• Required action
Each entry that follows is to be copied exactly, minus any pictures.

---+---

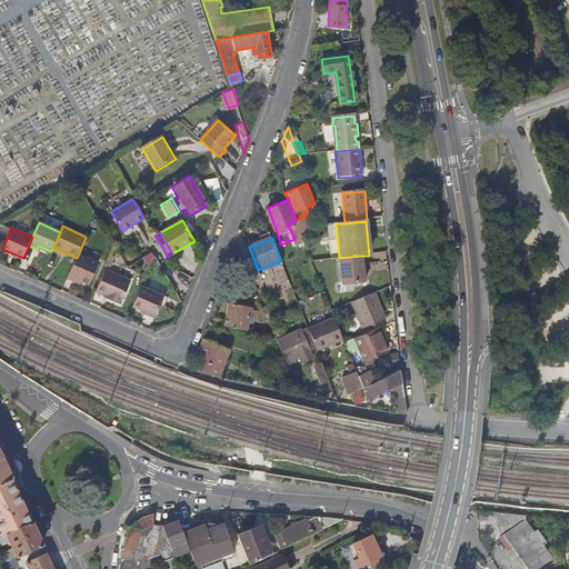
[(68,279),(77,283),(78,280),(82,281),(91,286),(101,262),(79,253),(77,258),(68,279)]
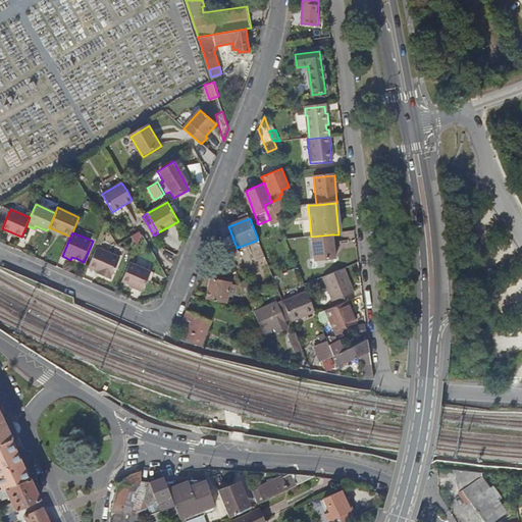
[(331,235),(311,237),(313,262),(333,260),(331,235)]
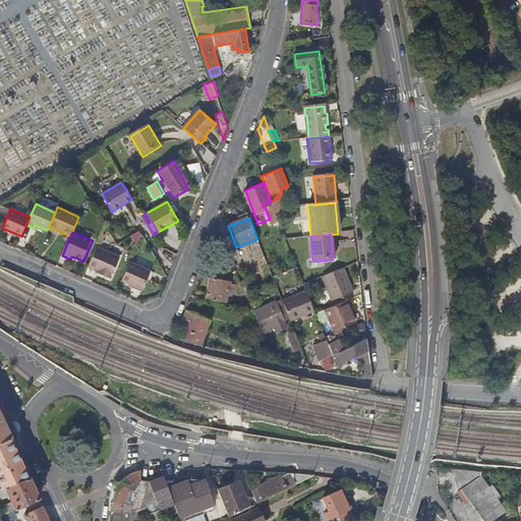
[(90,268),(98,271),(104,274),(103,276),(112,280),(121,258),(98,247),(90,268)]
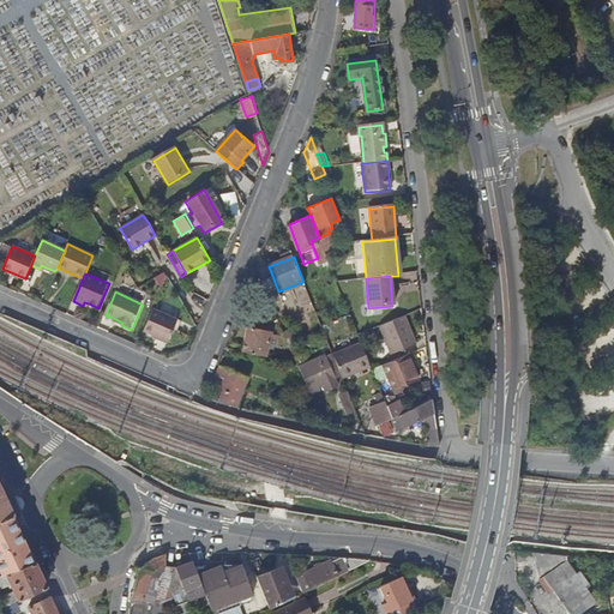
[(168,342),(173,331),(176,319),(154,309),(144,331),(168,342)]
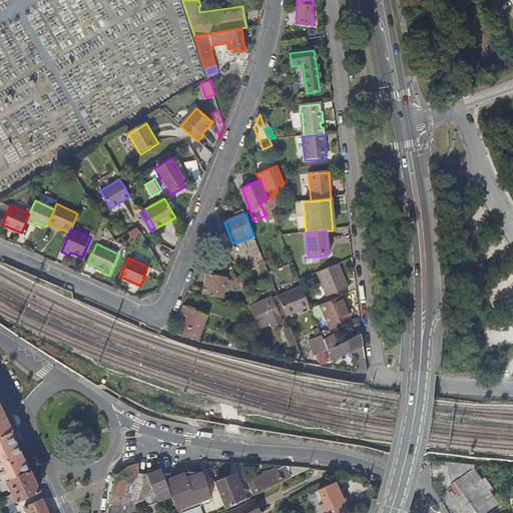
[(339,280),(343,279),(338,265),(321,271),(331,295),(343,291),(339,280)]
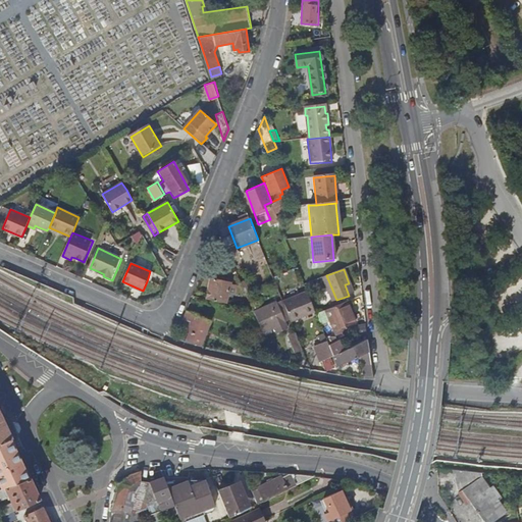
[(326,275),(319,277),(328,303),(336,300),(326,275)]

---+---

• Output of the exercise
[(68,279),(77,283),(78,280),(82,281),(91,286),(101,262),(79,253),(77,258),(68,279)]
[(331,235),(311,237),(313,262),(333,260),(331,235)]
[(90,268),(98,271),(104,274),(103,276),(112,280),(121,258),(98,247),(90,268)]
[(168,342),(173,331),(176,319),(154,309),(144,331),(168,342)]
[(339,280),(343,279),(338,265),(321,271),(331,295),(343,291),(339,280)]
[(326,275),(319,277),(328,303),(336,300),(326,275)]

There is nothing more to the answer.